Saved entries
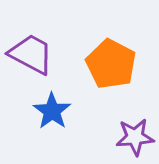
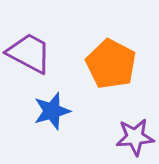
purple trapezoid: moved 2 px left, 1 px up
blue star: rotated 21 degrees clockwise
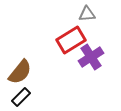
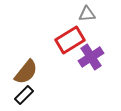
red rectangle: moved 1 px left
brown semicircle: moved 6 px right
black rectangle: moved 3 px right, 2 px up
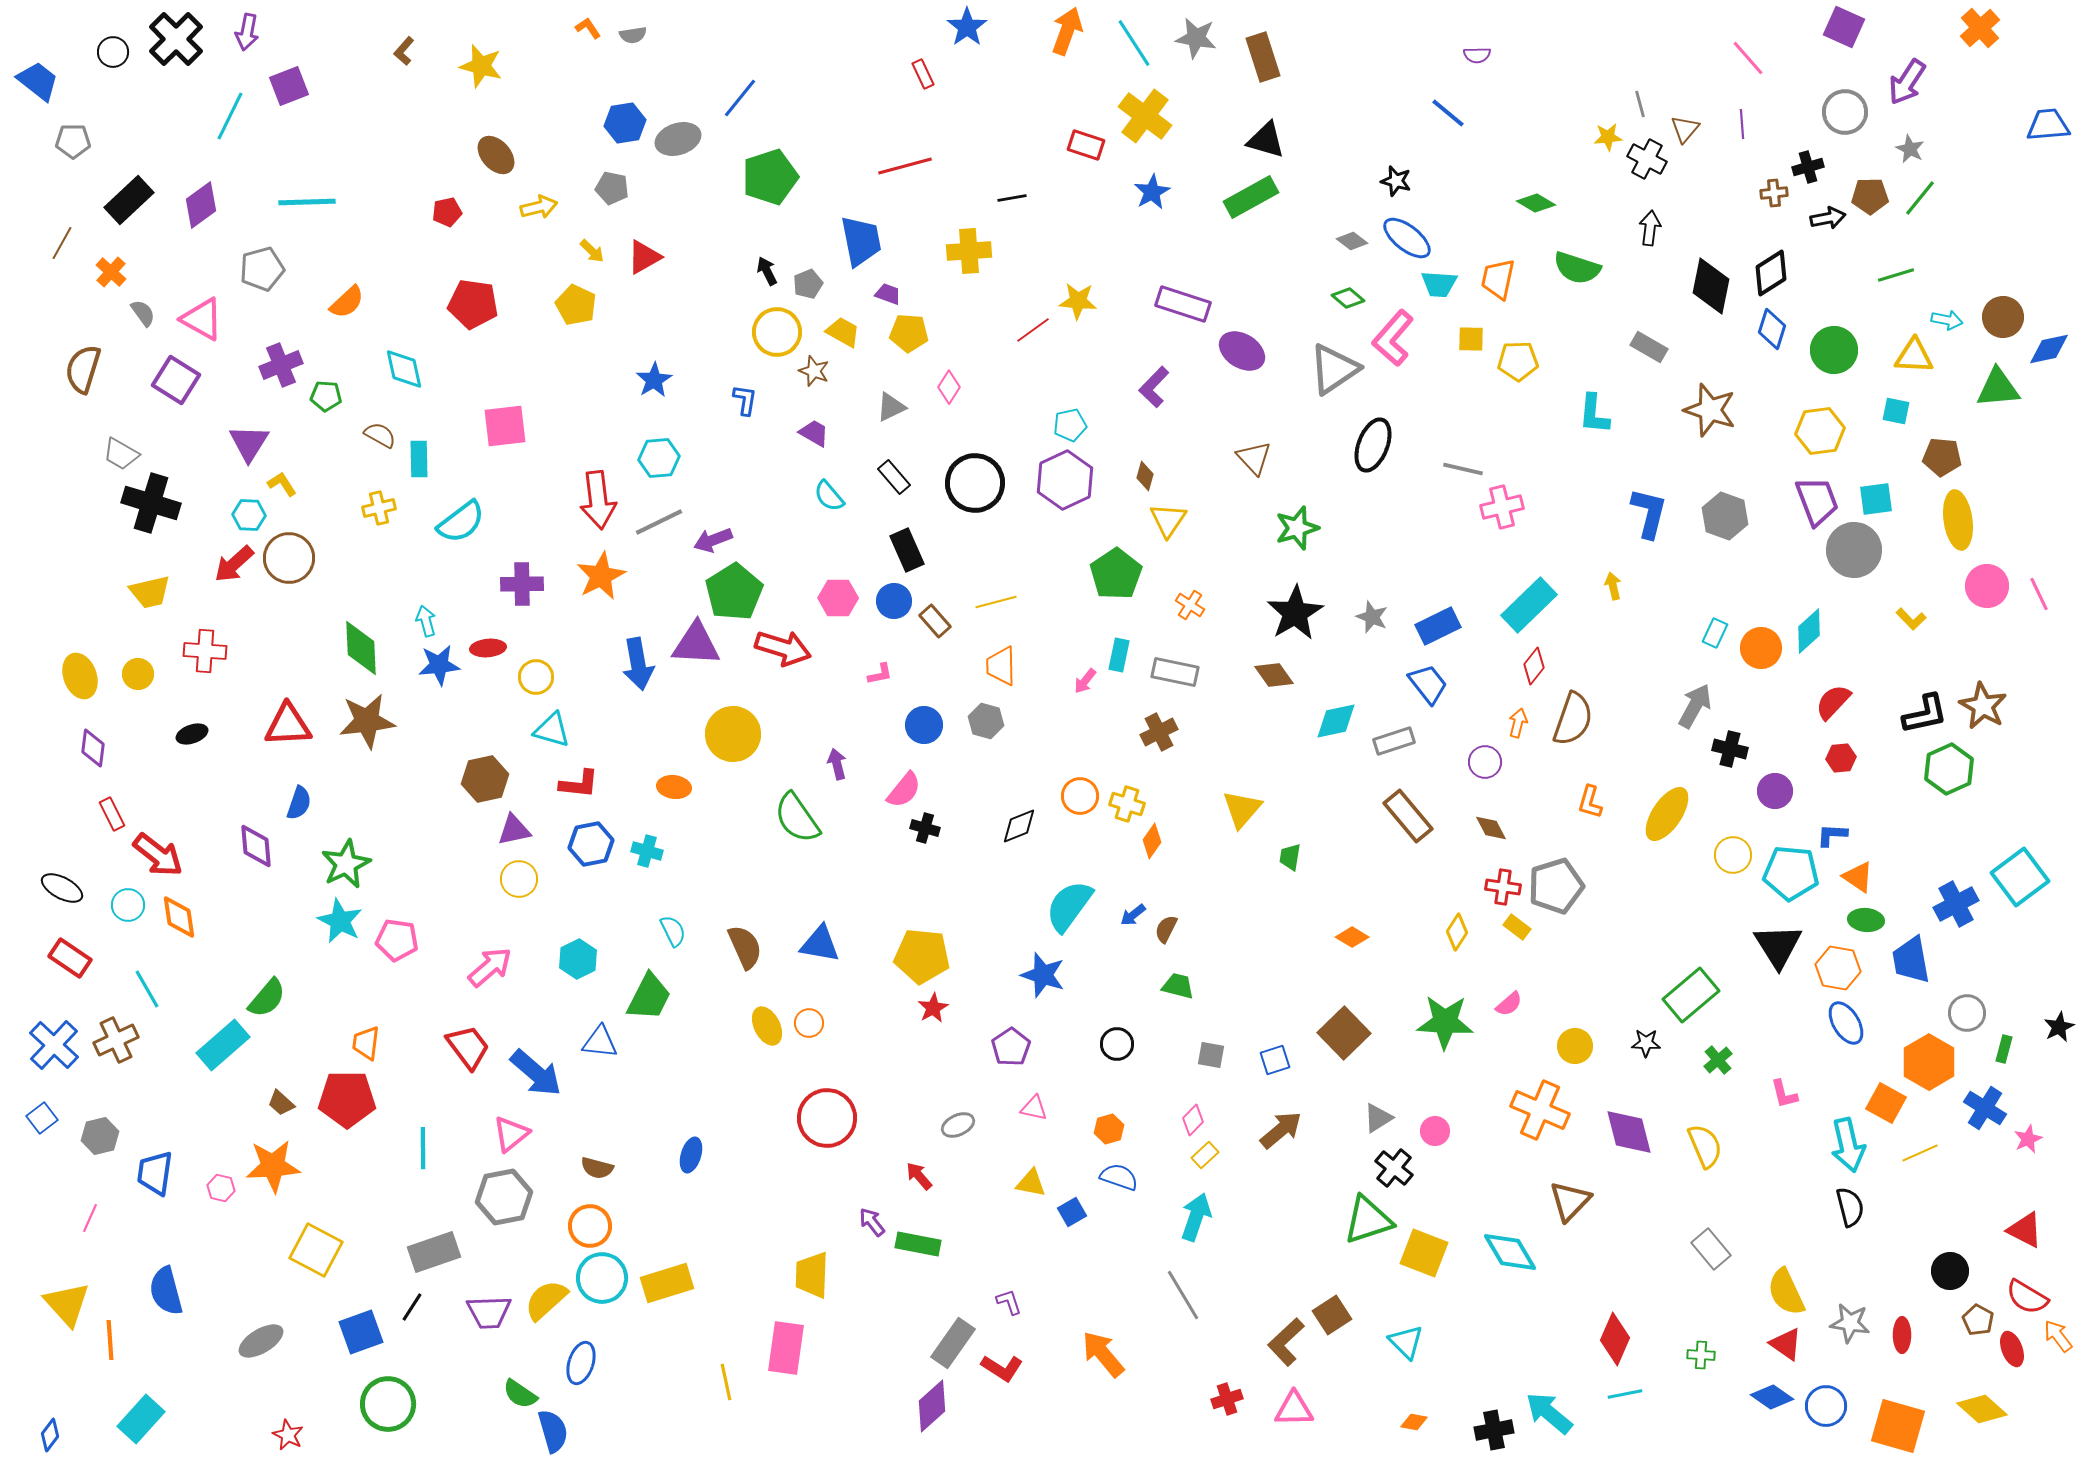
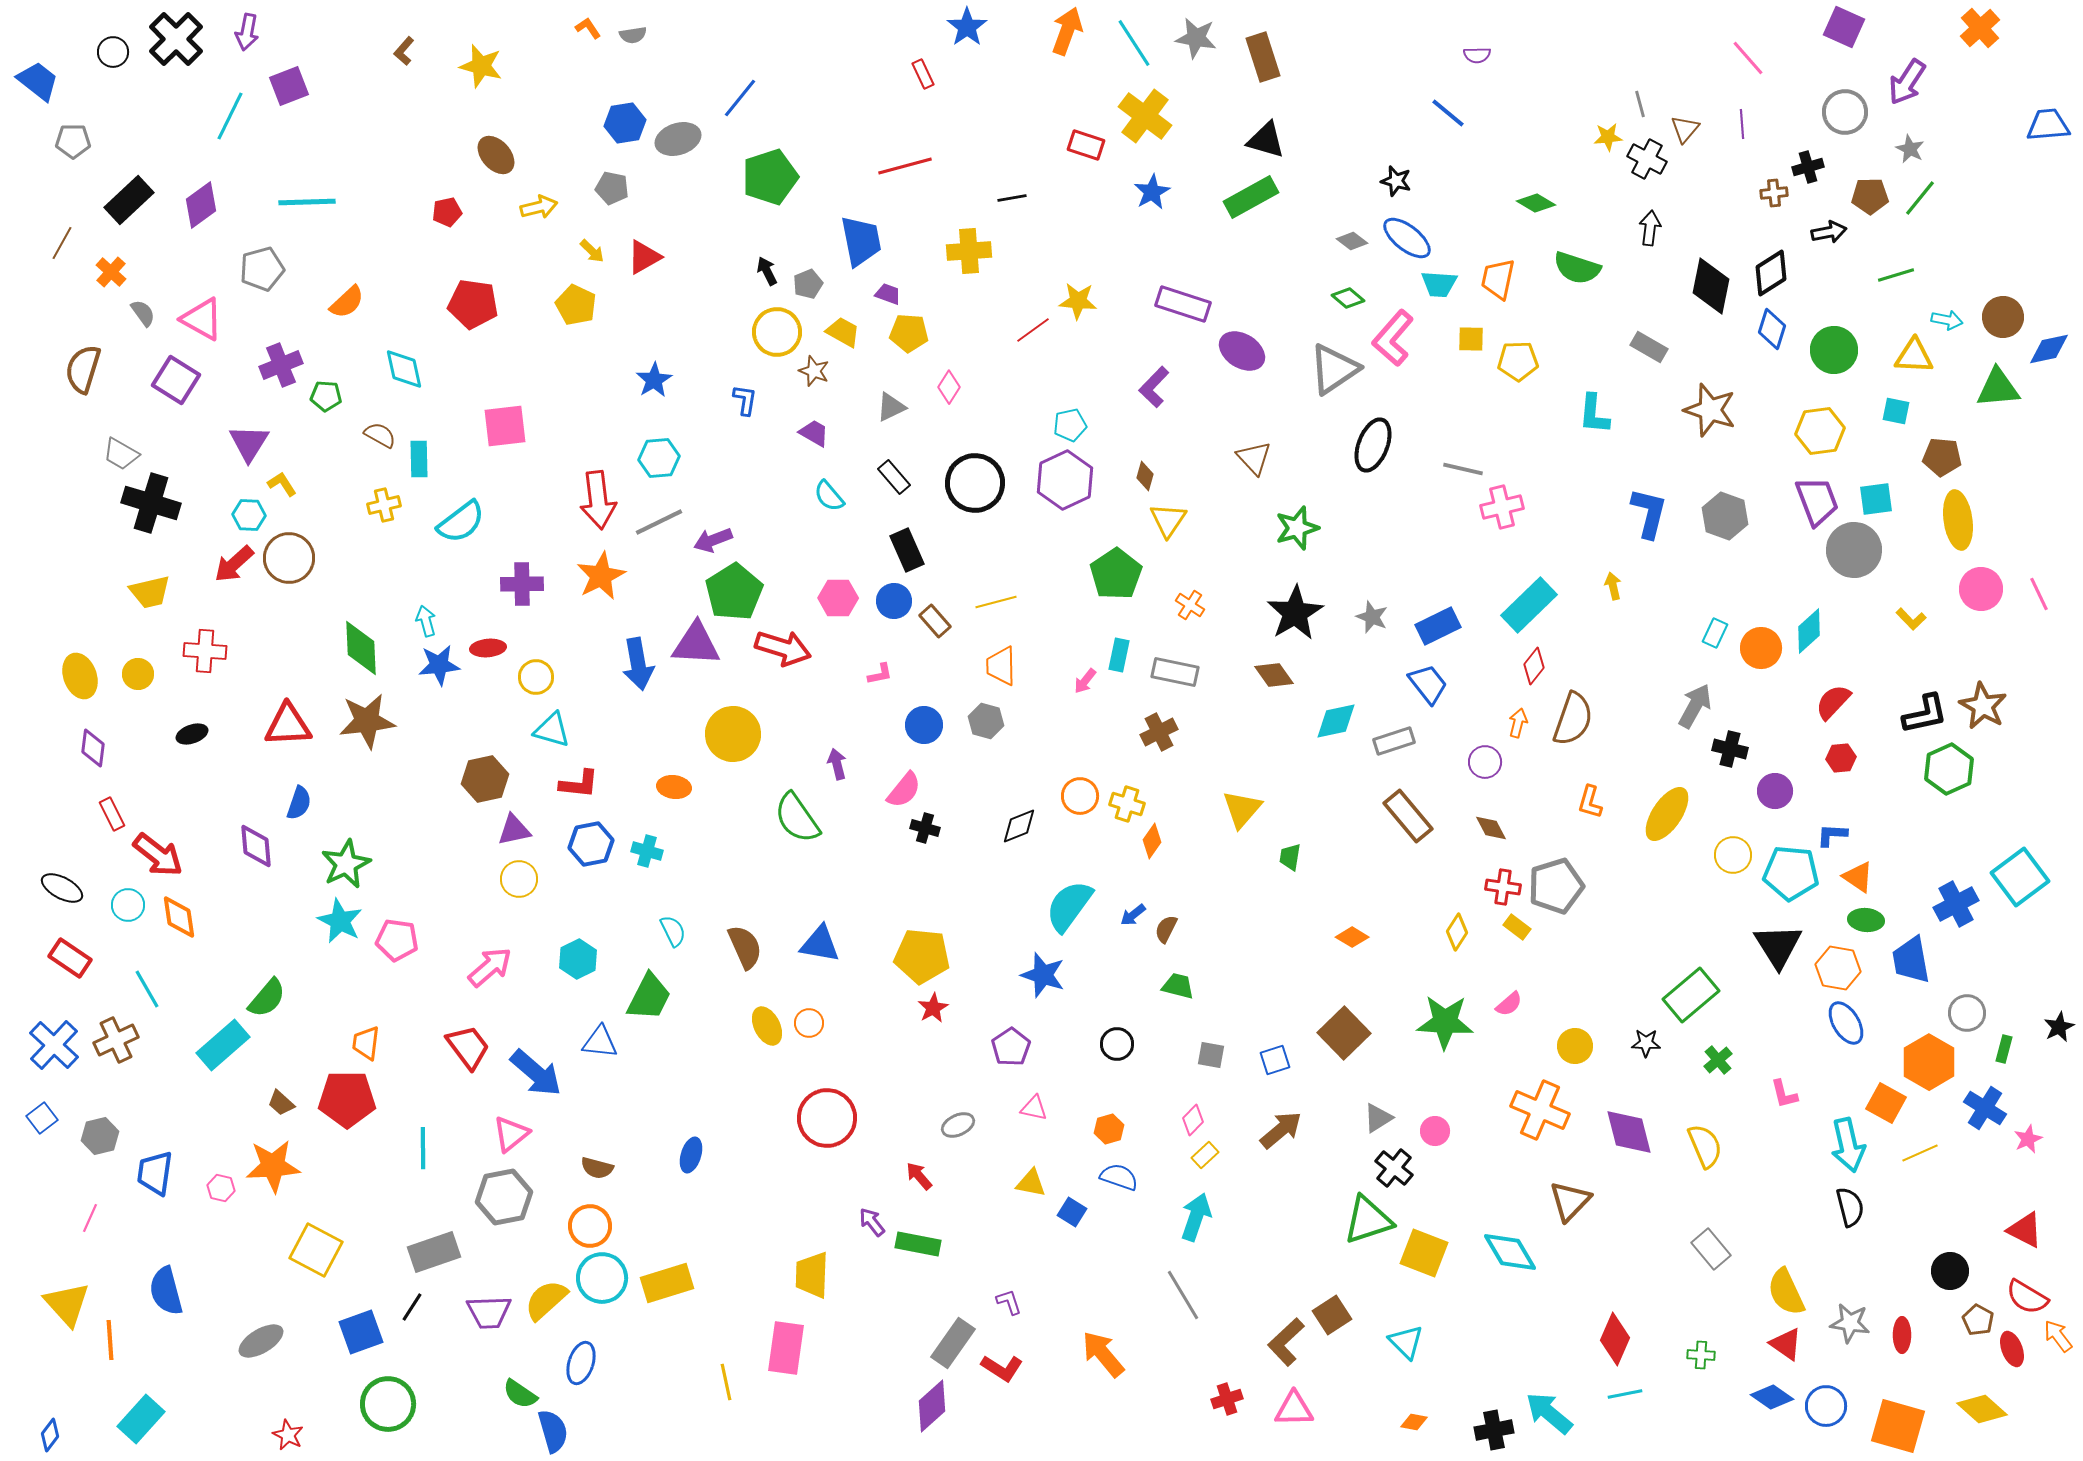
black arrow at (1828, 218): moved 1 px right, 14 px down
yellow cross at (379, 508): moved 5 px right, 3 px up
pink circle at (1987, 586): moved 6 px left, 3 px down
blue square at (1072, 1212): rotated 28 degrees counterclockwise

### About this exercise
Output nothing but the entries above, exactly, once the pictures are removed.

### Answer box
purple trapezoid: moved 2 px left, 1 px up
blue star: rotated 21 degrees clockwise
red rectangle: moved 1 px left
brown semicircle: moved 6 px right
black rectangle: moved 3 px right, 2 px up
black arrow at (1828, 218): moved 1 px right, 14 px down
yellow cross at (379, 508): moved 5 px right, 3 px up
pink circle at (1987, 586): moved 6 px left, 3 px down
blue square at (1072, 1212): rotated 28 degrees counterclockwise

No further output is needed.